PROBLEM DESCRIPTION | Please return every record exactly, with no pictures included.

PROVIDED RECORDS |

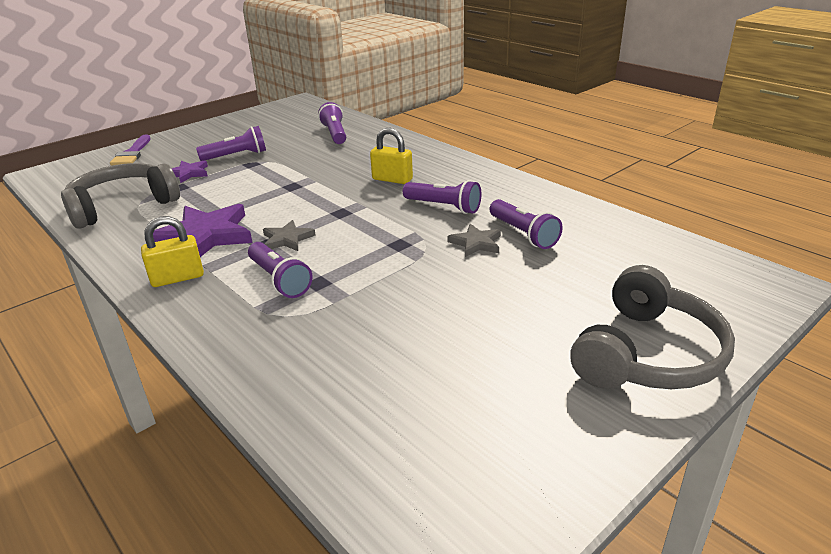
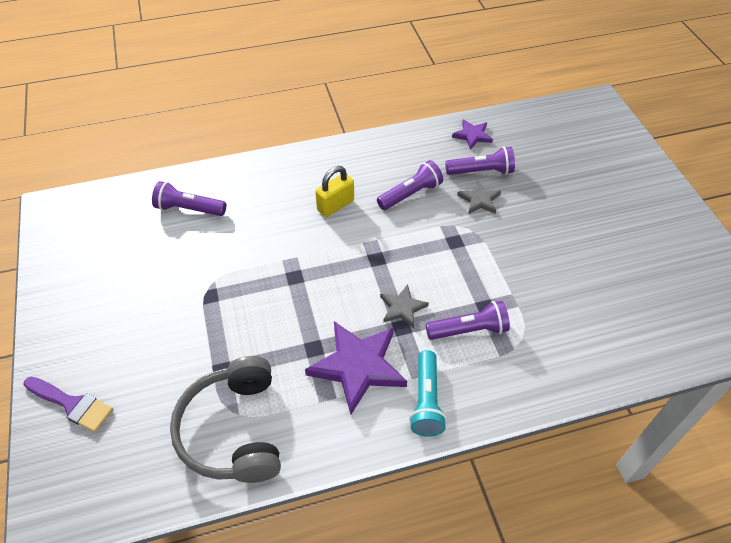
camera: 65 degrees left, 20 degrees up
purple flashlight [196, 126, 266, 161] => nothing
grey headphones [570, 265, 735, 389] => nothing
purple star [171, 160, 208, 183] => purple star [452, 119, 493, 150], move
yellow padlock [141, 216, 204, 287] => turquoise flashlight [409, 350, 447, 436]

THE COMPLETED TASK |
camera: 65 degrees left, 20 degrees up
purple flashlight [196, 126, 266, 161] => nothing
grey headphones [570, 265, 735, 389] => nothing
purple star [171, 160, 208, 183] => purple star [452, 119, 493, 150], move
yellow padlock [141, 216, 204, 287] => turquoise flashlight [409, 350, 447, 436]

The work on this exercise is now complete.